_Instructions for the task_. Please repeat the lines below exactly. Begin with the line containing "C3: 47nF (VA, VIN) -> 47nF (GND, VA)" and go on through the line containing "J1 pin 2: GND -> W3".

_Records supplied_.
········

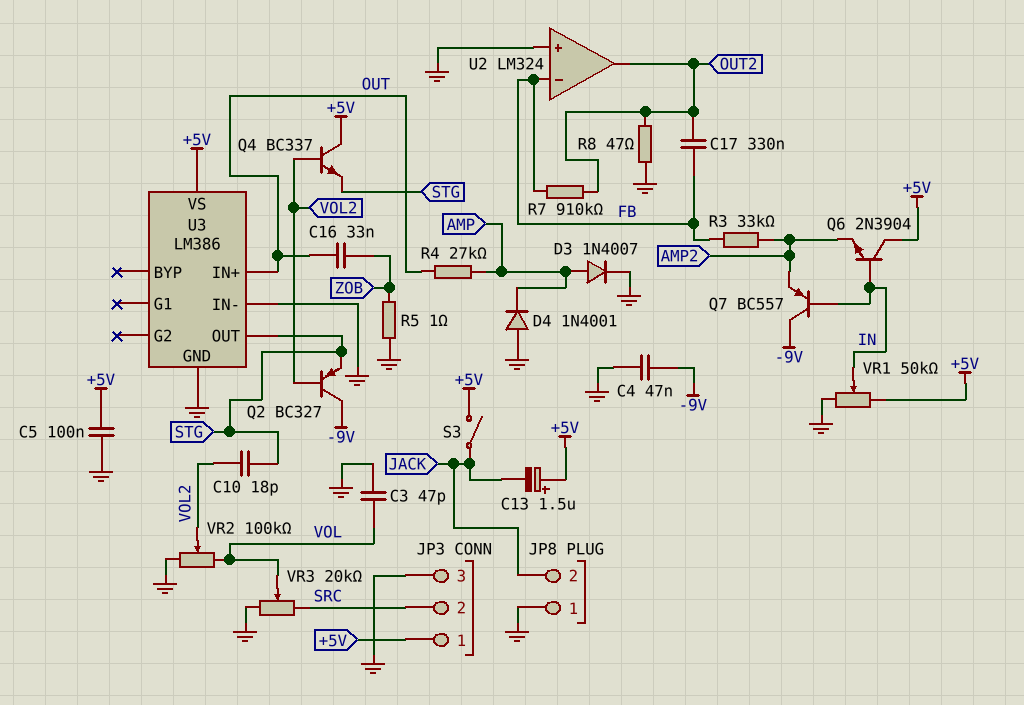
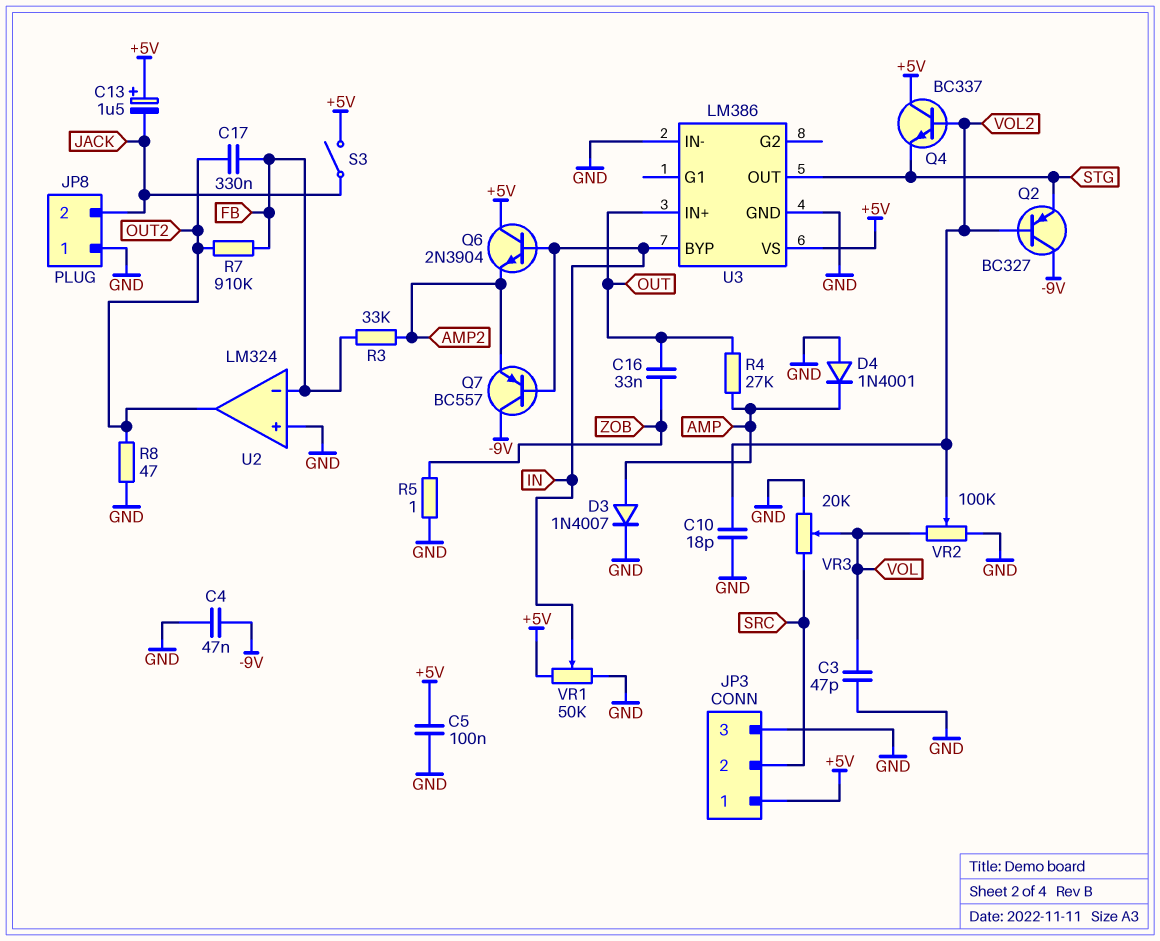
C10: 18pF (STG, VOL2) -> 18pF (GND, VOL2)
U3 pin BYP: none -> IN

········

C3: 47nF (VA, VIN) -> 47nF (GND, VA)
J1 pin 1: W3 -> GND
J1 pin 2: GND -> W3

········

_Answer for this exercise_.
C3: 47nF (VA, VIN) -> 47nF (GND, VA)
J1 pin 1: W3 -> GND
J1 pin 2: GND -> W3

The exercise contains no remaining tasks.